(DATA FOR THIS EXERCISE Opens)

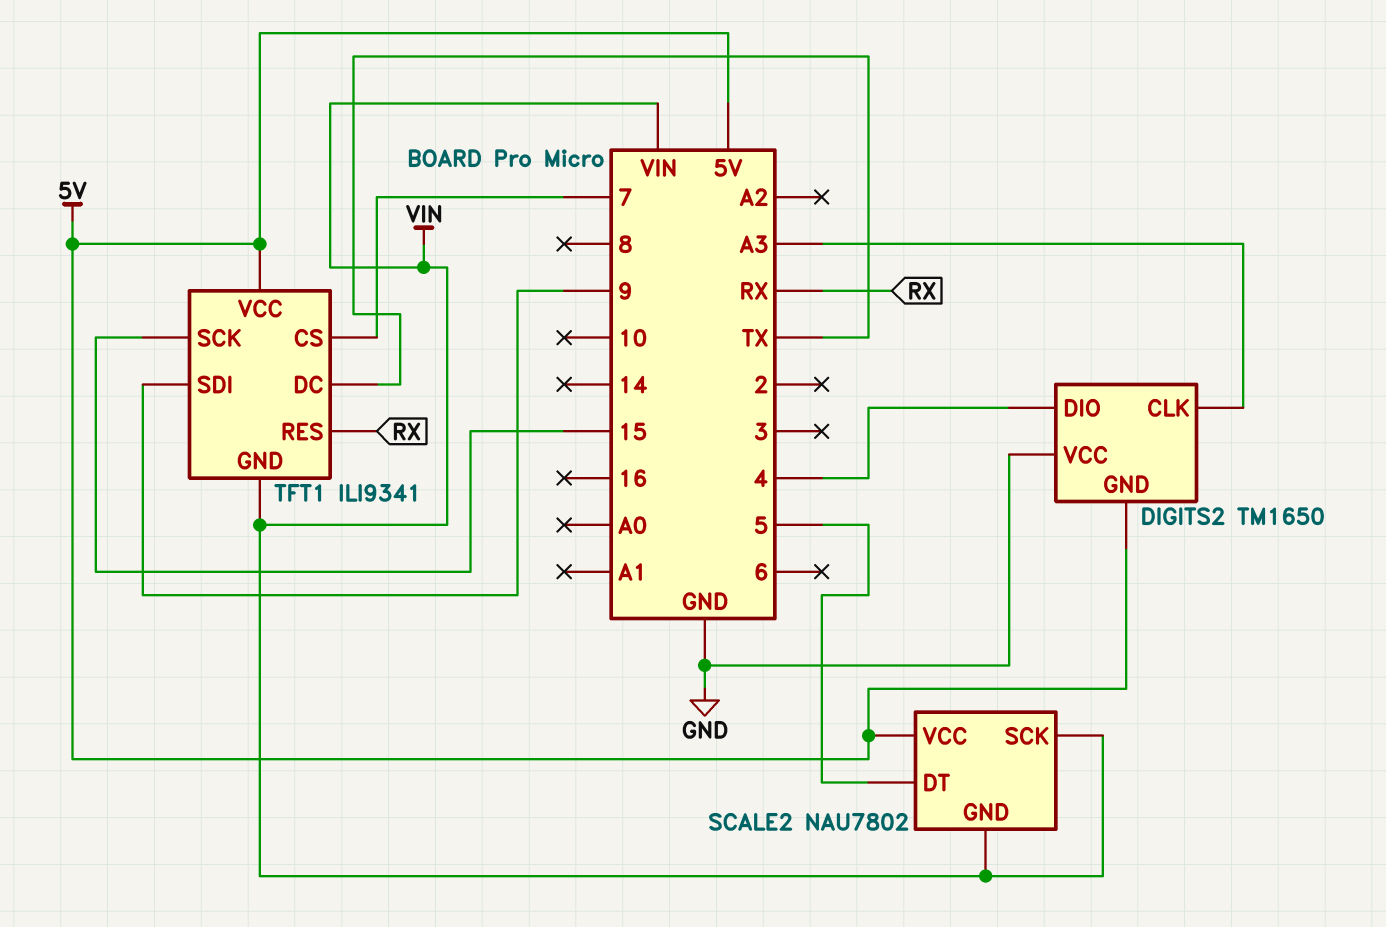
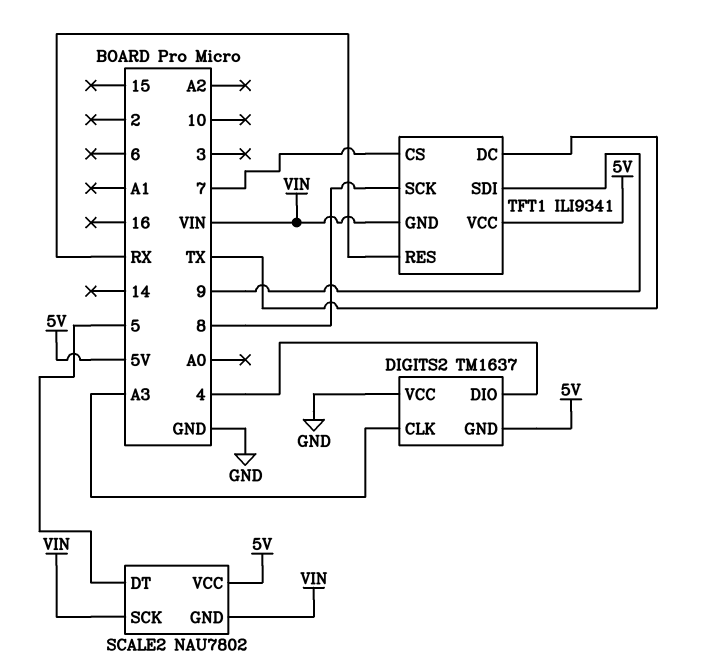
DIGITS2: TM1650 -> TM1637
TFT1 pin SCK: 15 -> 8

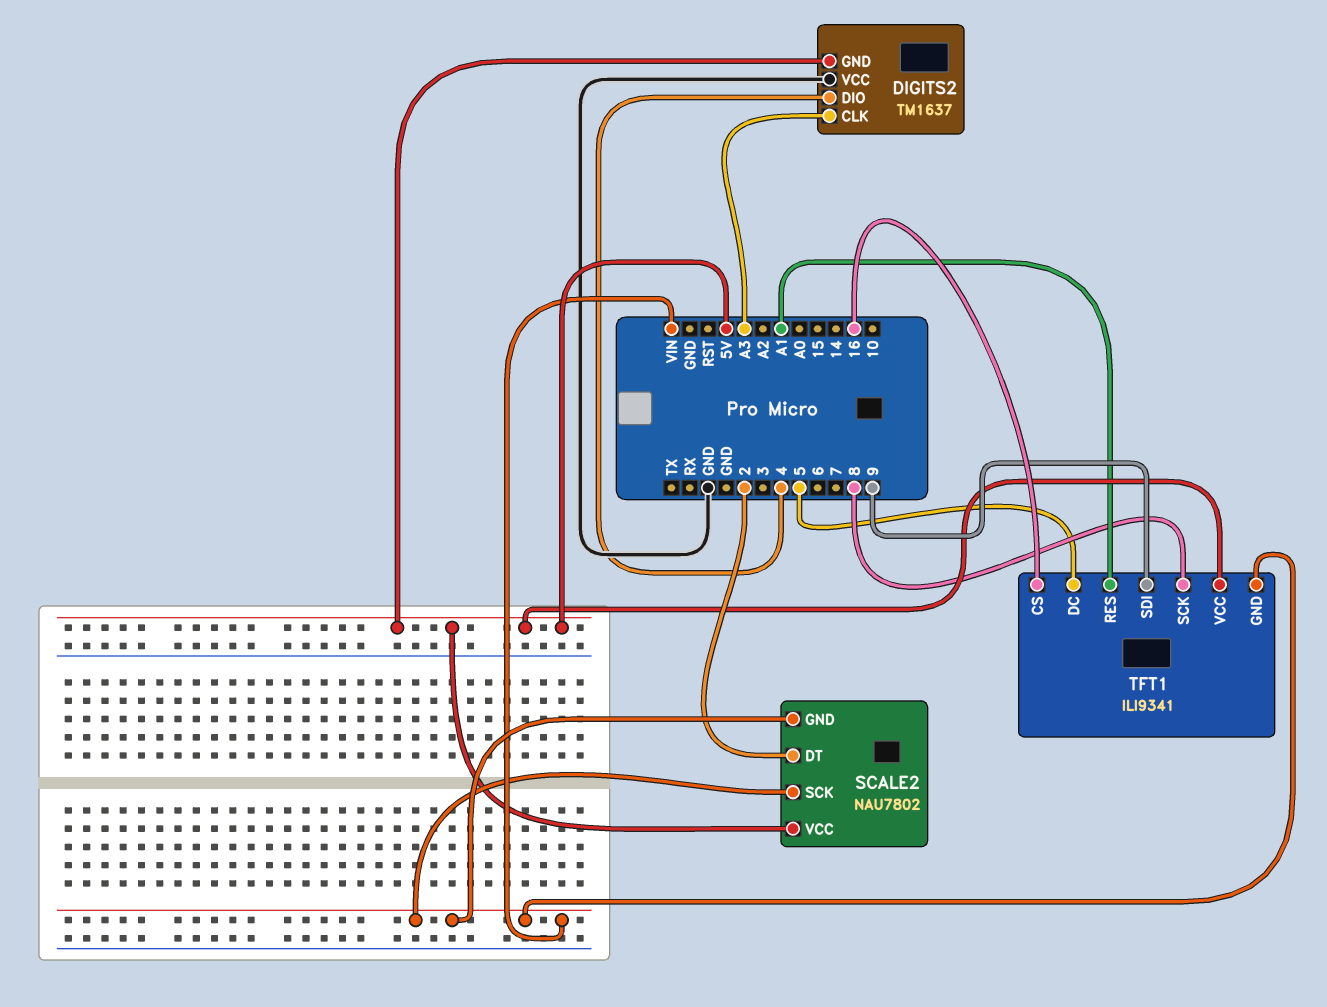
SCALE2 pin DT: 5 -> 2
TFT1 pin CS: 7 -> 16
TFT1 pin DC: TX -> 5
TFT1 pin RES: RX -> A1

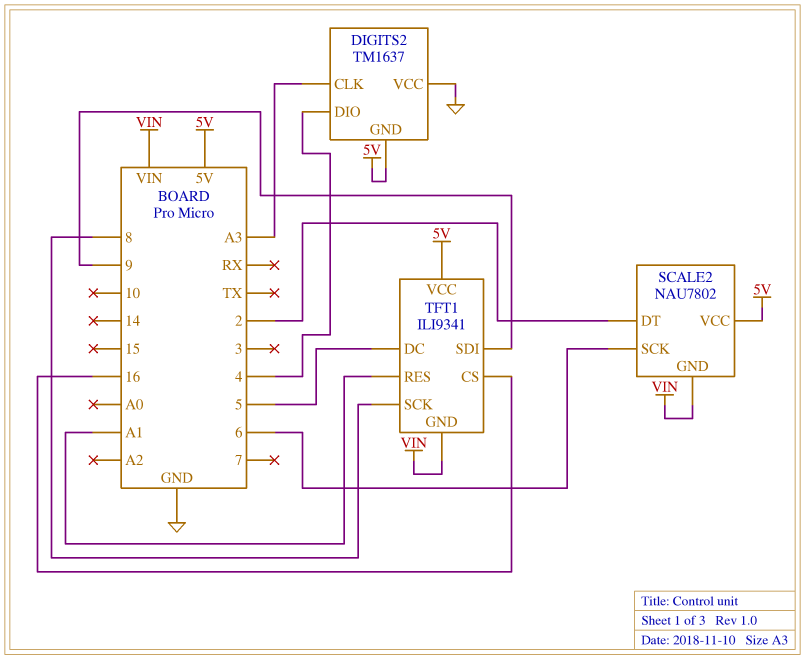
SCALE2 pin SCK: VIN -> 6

(DATA FOR THIS EXERCISE Closes)
(DATA FOR THIS EXERCISE Opens)

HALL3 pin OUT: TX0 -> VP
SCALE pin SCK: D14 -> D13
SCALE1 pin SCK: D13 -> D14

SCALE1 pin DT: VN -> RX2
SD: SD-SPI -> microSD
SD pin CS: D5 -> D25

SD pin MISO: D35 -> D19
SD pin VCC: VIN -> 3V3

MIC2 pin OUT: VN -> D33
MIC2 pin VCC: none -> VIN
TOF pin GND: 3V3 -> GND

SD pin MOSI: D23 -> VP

(DATA FOR THIS EXERCISE Closes)

Treat the line with "DIGITS2: TM1650 -> TM1637" as the start and the line with "SCALE2 pin SCK: VIN -> 6" as the end, and return exactly that span of the data above, both ends included, without pictures.

TASK SOLUTION:
DIGITS2: TM1650 -> TM1637
TFT1 pin SCK: 15 -> 8

SCALE2 pin DT: 5 -> 2
TFT1 pin CS: 7 -> 16
TFT1 pin DC: TX -> 5
TFT1 pin RES: RX -> A1

SCALE2 pin SCK: VIN -> 6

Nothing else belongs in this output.